WHAT IS NEEDED
Everything from the line holding "R17: 47k (GND, VB) -> 47k (+5V, VB)" through the final line of the records is to be transcribed exactly, except pictures, and nothing beyond that.

PROVIDED DATA
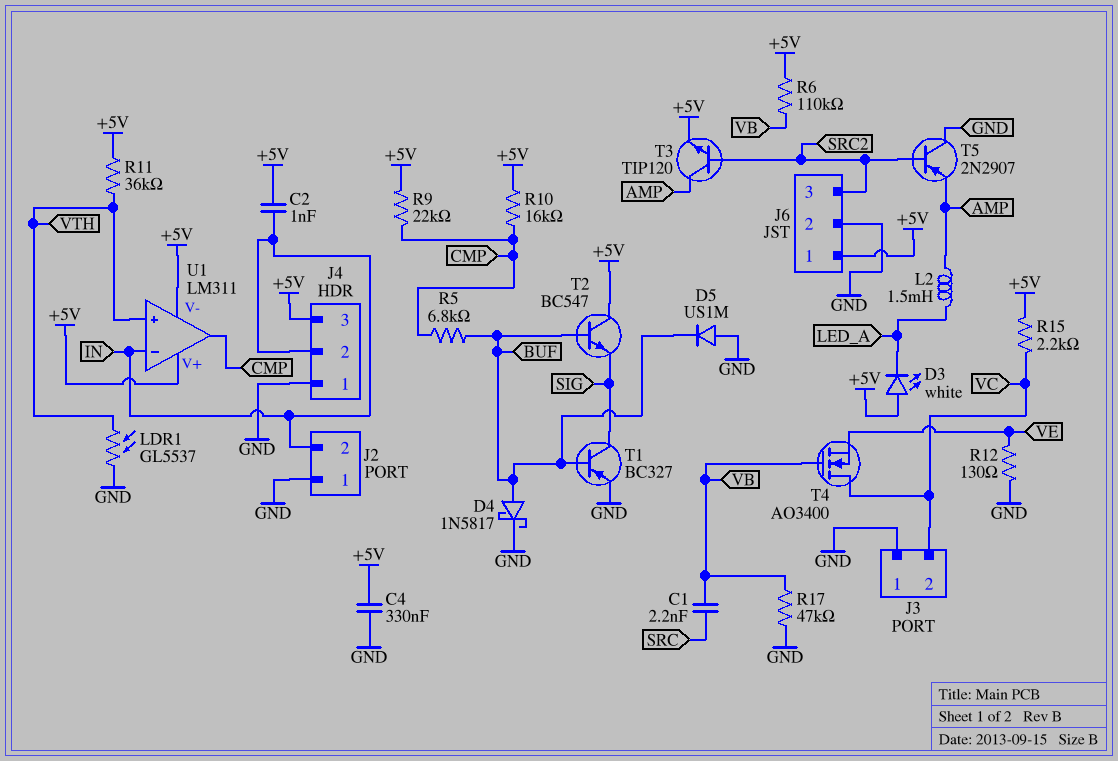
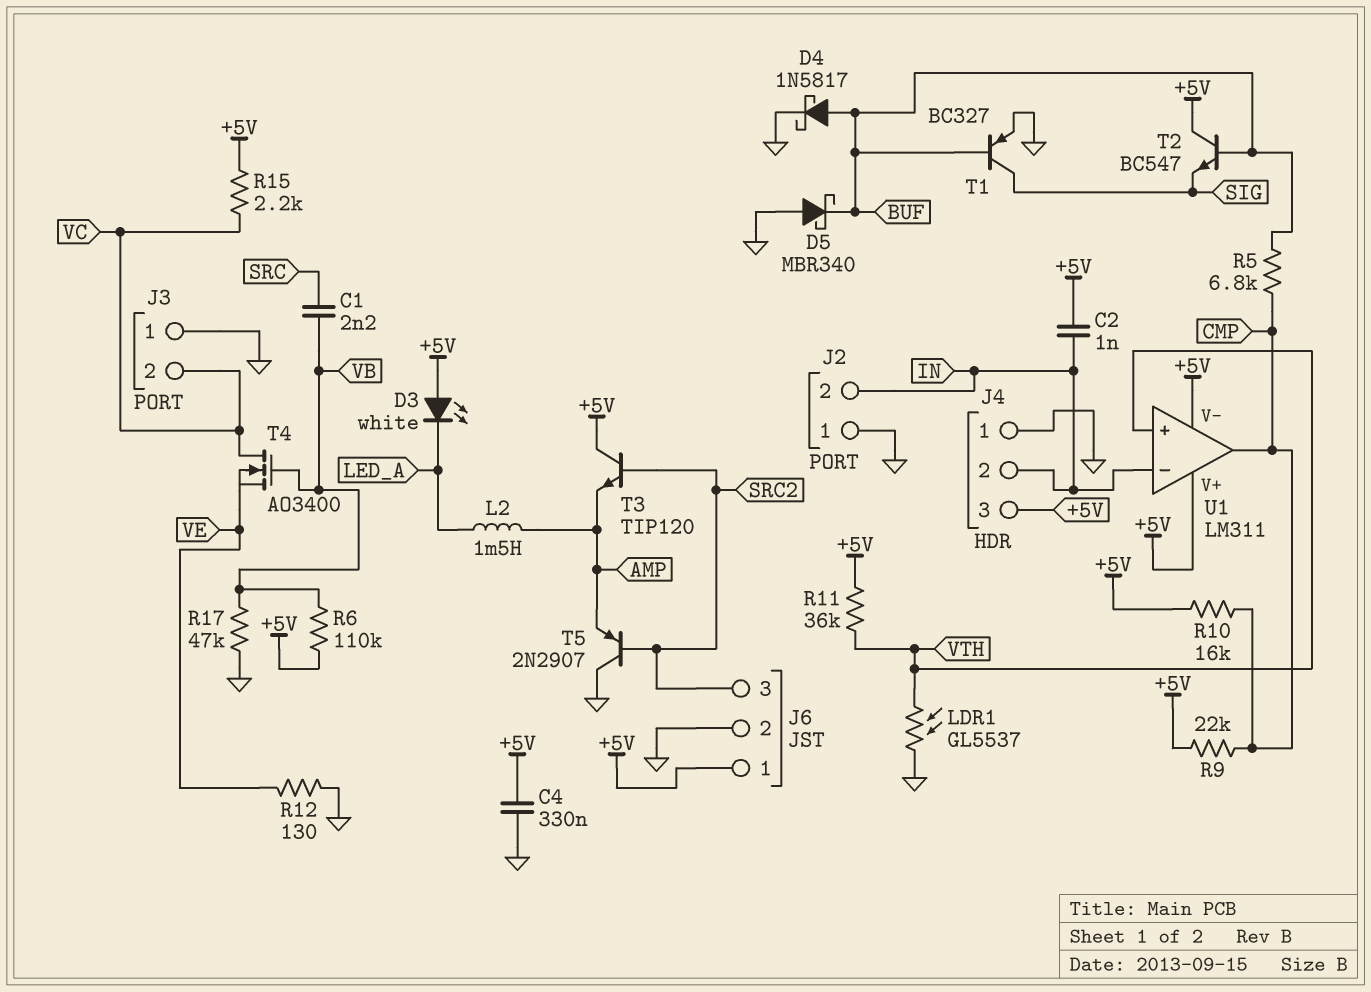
D5: diode US1M (A GND, K BUF) -> schottky MBR340 (A GND, K BUF)
T3: NPN TIP120 (B SRC2, C AMP, E +5V) -> NPN TIP120 (B SRC2, C +5V, E AMP)

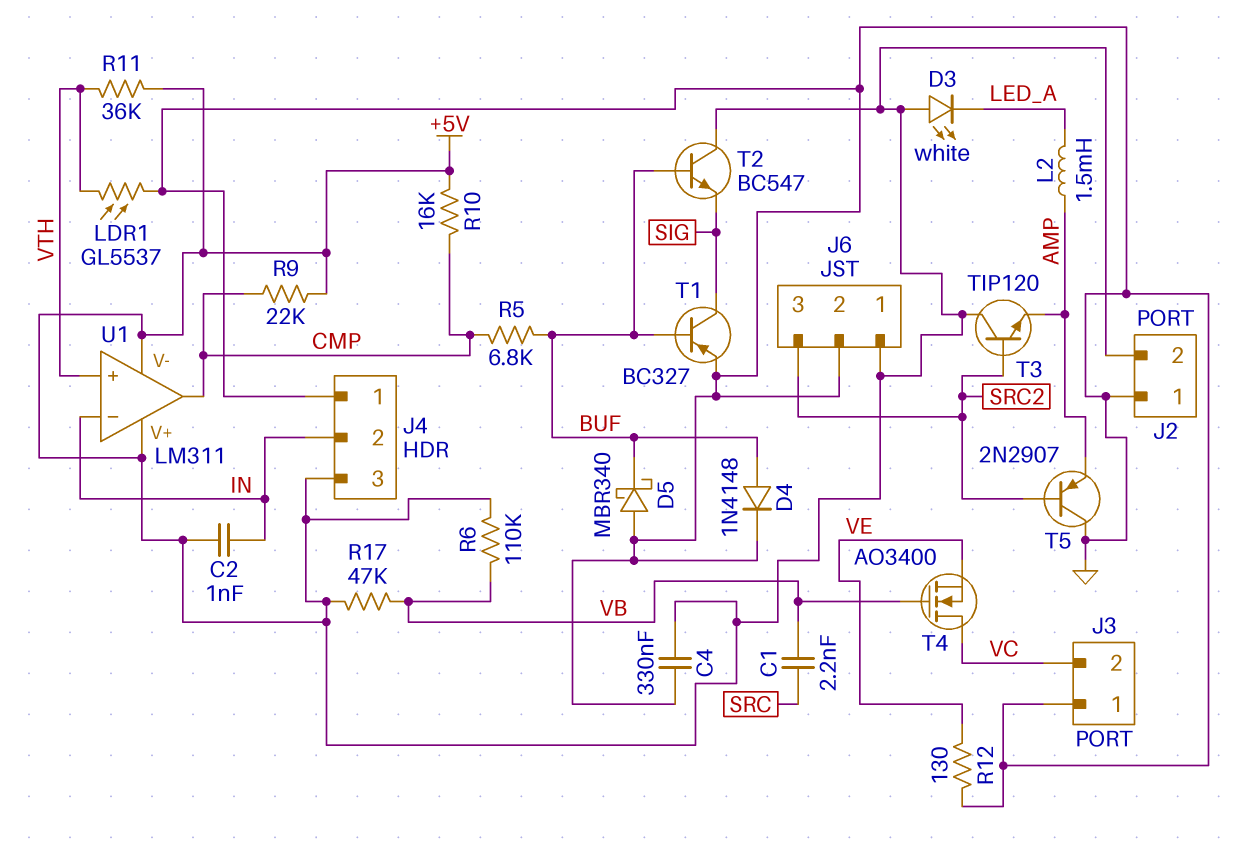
D4: schottky 1N5817 (A BUF, K GND) -> diode 1N4148 (A BUF, K GND)
J2 pin 2: IN -> +5V
R15: 2.2k (+5V, VC) -> none
R17: 47k (GND, VB) -> 47k (+5V, VB)

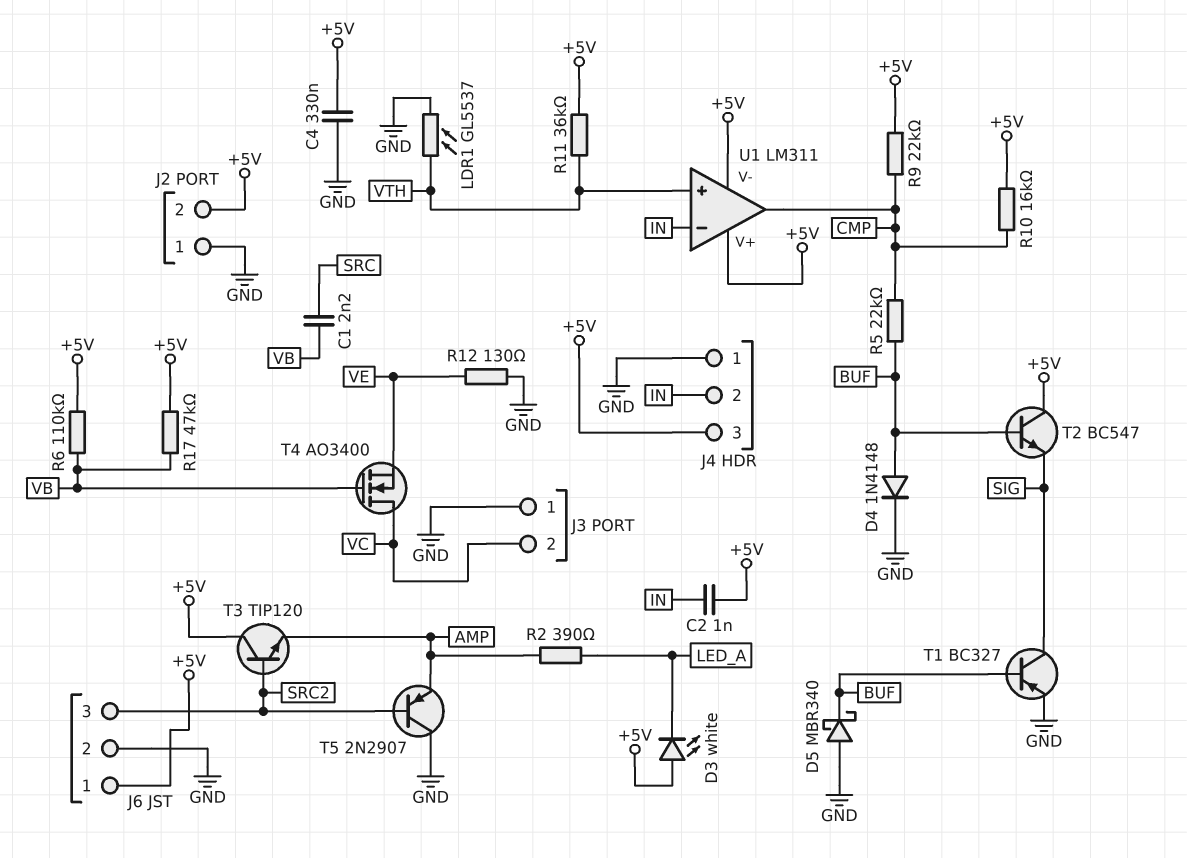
L2: 1.5mH (AMP, LED_A) -> none
R2: none -> 390 (AMP, LED_A)
R5: 6.8k (BUF, CMP) -> 22k (BUF, CMP)

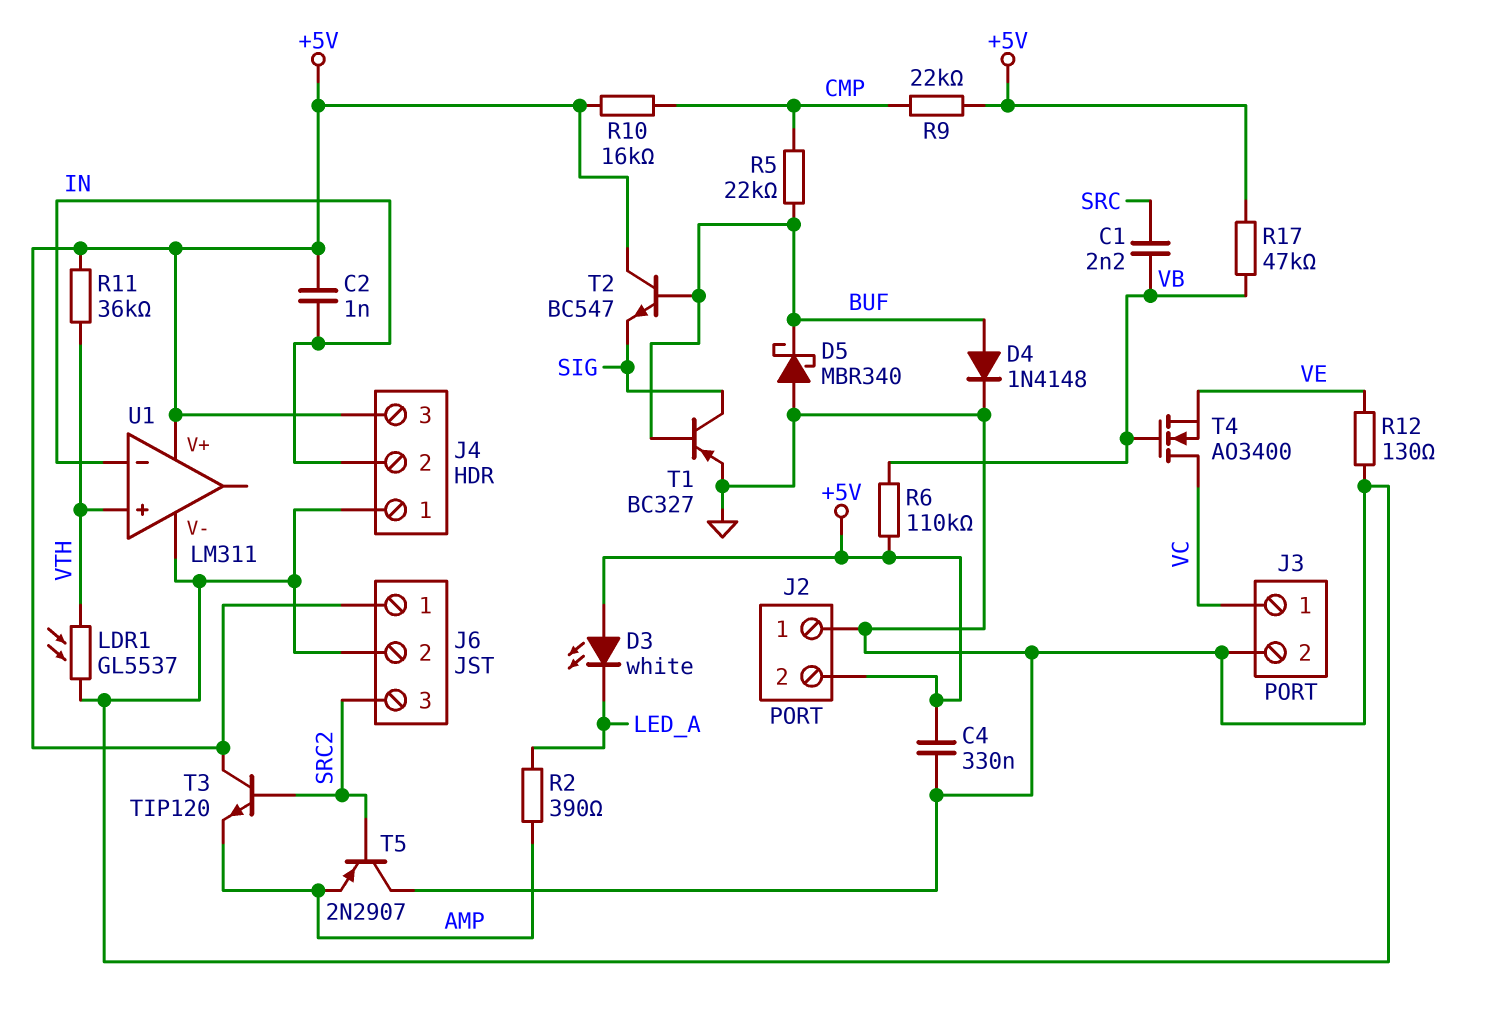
J3 pin 1: GND -> VC
J3 pin 2: VC -> GND
U1 pin V-: +5V -> GND
U1 pin out: CMP -> none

SOLUTION FOR THIS PROBLEM
R17: 47k (GND, VB) -> 47k (+5V, VB)

L2: 1.5mH (AMP, LED_A) -> none
R2: none -> 390 (AMP, LED_A)
R5: 6.8k (BUF, CMP) -> 22k (BUF, CMP)

J3 pin 1: GND -> VC
J3 pin 2: VC -> GND
U1 pin V-: +5V -> GND
U1 pin out: CMP -> none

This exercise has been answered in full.